= About this task =
Your answer must be the listing repeated word for word, without its pictures.

= Supplied data =
——————
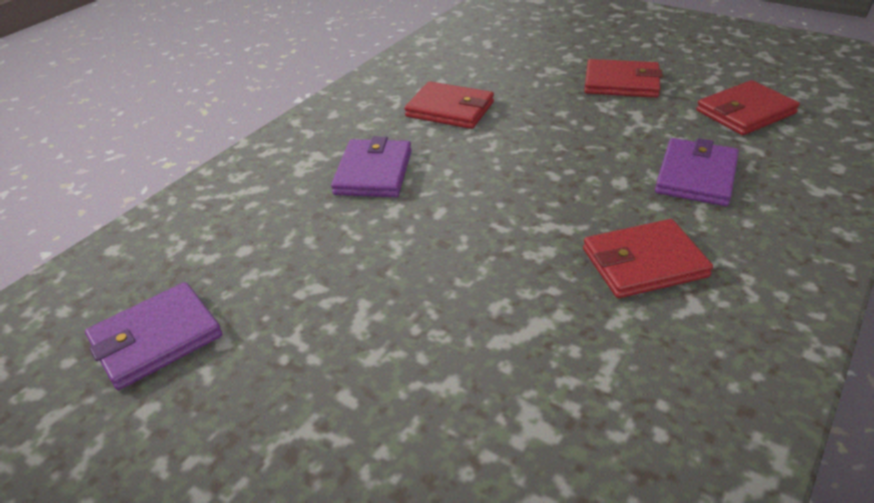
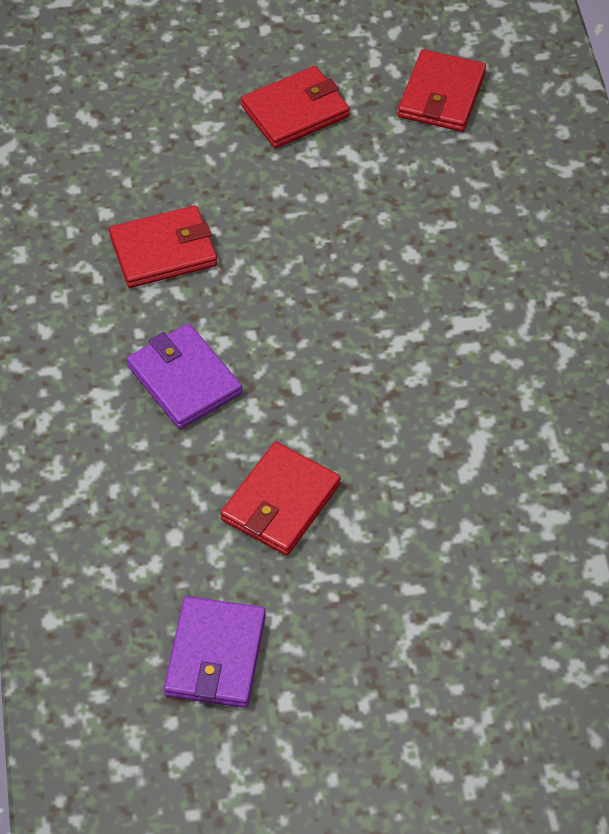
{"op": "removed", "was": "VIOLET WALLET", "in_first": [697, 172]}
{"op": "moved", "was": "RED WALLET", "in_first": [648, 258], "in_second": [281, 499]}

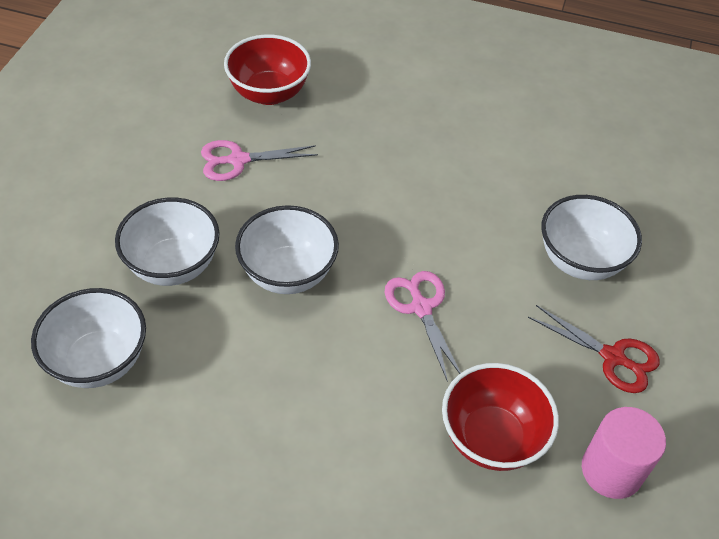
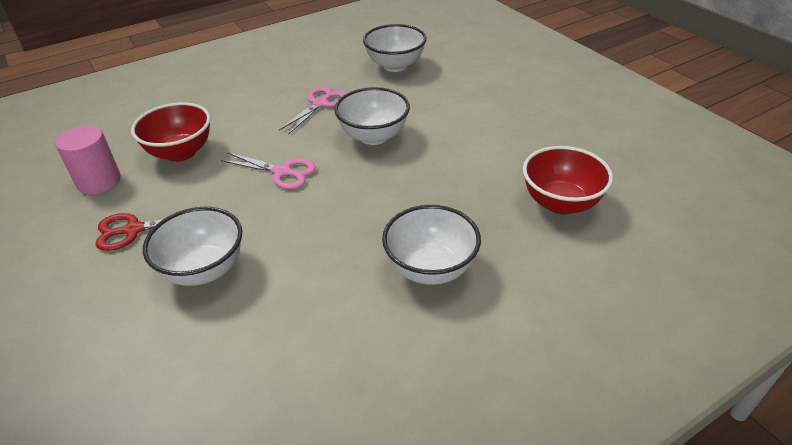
{"op": "moved", "was": "PINK SCISSORS", "in_first": [259, 160], "in_second": [312, 110]}
{"op": "moved", "was": "WHITE SERVING BOWL", "in_first": [167, 241], "in_second": [431, 245]}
——————
= Finished exercise =
{"op": "removed", "was": "VIOLET WALLET", "in_first": [697, 172]}
{"op": "moved", "was": "RED WALLET", "in_first": [648, 258], "in_second": [281, 499]}

{"op": "moved", "was": "PINK SCISSORS", "in_first": [259, 160], "in_second": [312, 110]}
{"op": "moved", "was": "WHITE SERVING BOWL", "in_first": [167, 241], "in_second": [431, 245]}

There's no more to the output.